_Excerpted records_
--- START ---
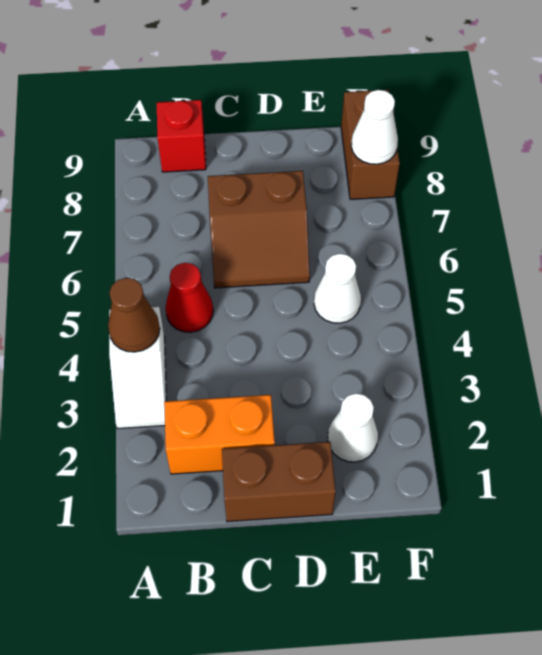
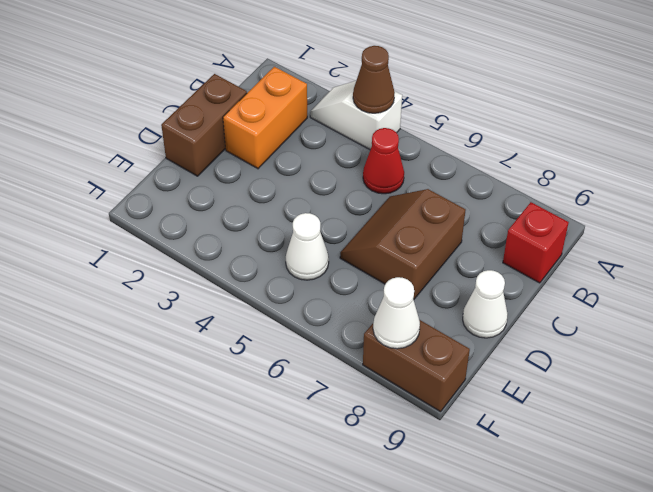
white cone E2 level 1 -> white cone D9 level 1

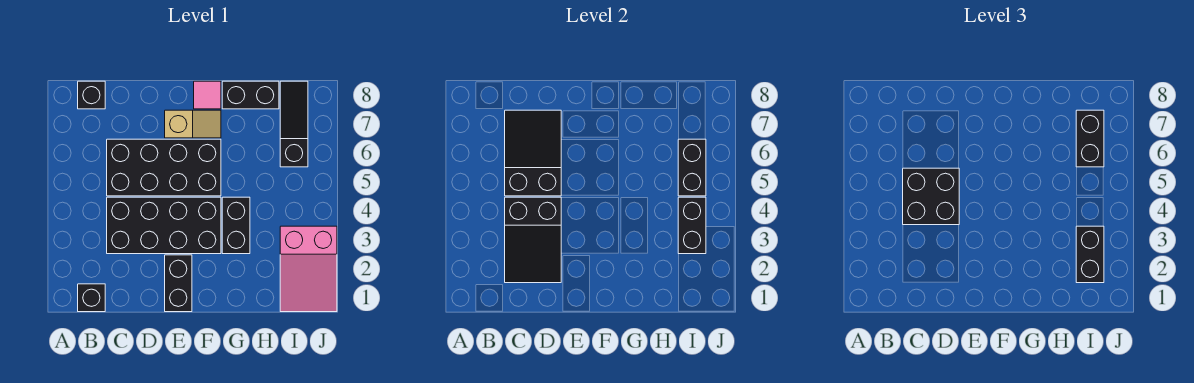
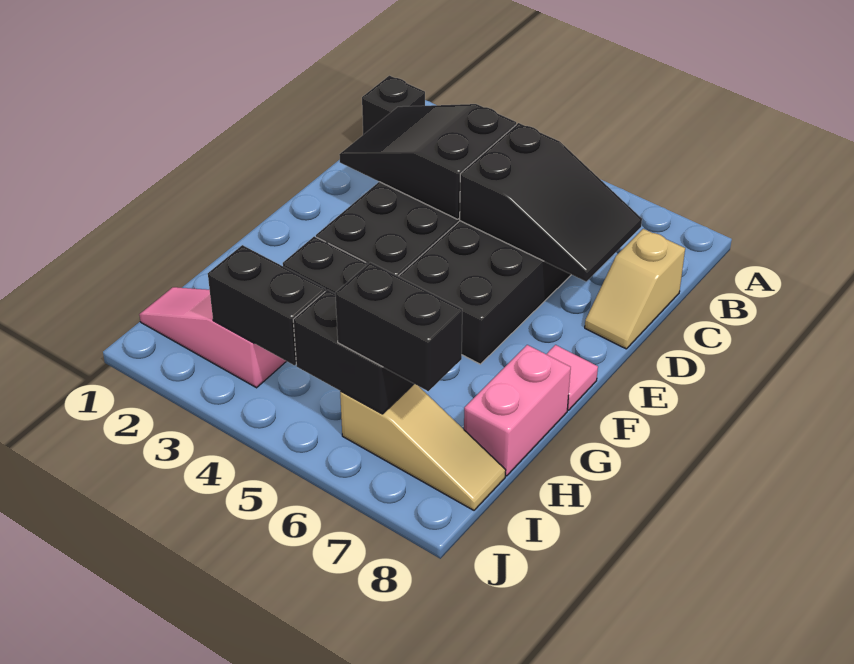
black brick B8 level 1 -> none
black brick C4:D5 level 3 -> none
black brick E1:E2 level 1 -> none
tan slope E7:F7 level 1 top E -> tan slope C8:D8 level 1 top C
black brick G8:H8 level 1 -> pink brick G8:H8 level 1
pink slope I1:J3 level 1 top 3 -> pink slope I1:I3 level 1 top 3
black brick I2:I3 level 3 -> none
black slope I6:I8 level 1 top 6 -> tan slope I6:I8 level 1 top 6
--- END ---
--- START ---
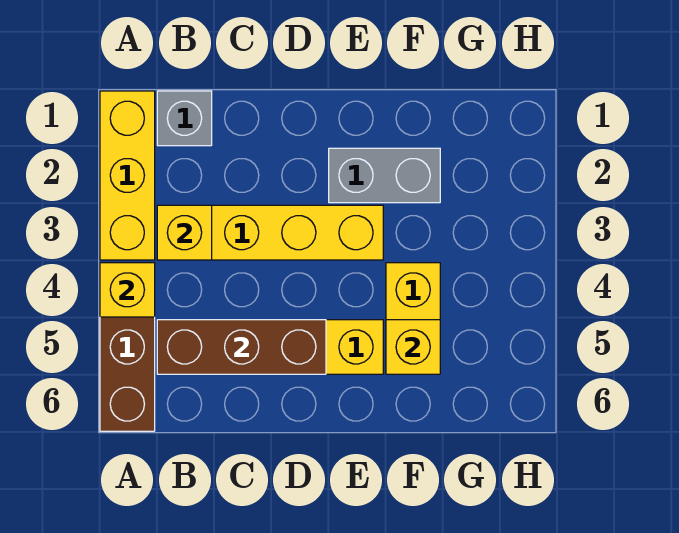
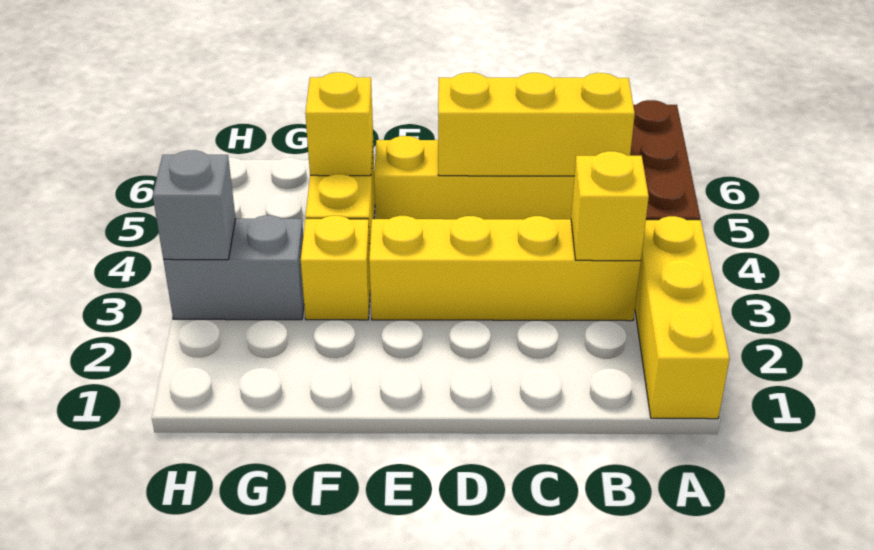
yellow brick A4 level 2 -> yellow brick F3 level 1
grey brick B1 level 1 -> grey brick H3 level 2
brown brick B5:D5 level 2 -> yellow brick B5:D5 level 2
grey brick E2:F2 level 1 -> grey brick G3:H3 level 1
--- END ---
_Task details_
If a picture sits between the line containing "white cone E2" and the line containing "black slope I6:I8", leave it out, and return the lines of that range above exactly, both ends included.

_Answer space_
white cone E2 level 1 -> white cone D9 level 1

black brick B8 level 1 -> none
black brick C4:D5 level 3 -> none
black brick E1:E2 level 1 -> none
tan slope E7:F7 level 1 top E -> tan slope C8:D8 level 1 top C
black brick G8:H8 level 1 -> pink brick G8:H8 level 1
pink slope I1:J3 level 1 top 3 -> pink slope I1:I3 level 1 top 3
black brick I2:I3 level 3 -> none
black slope I6:I8 level 1 top 6 -> tan slope I6:I8 level 1 top 6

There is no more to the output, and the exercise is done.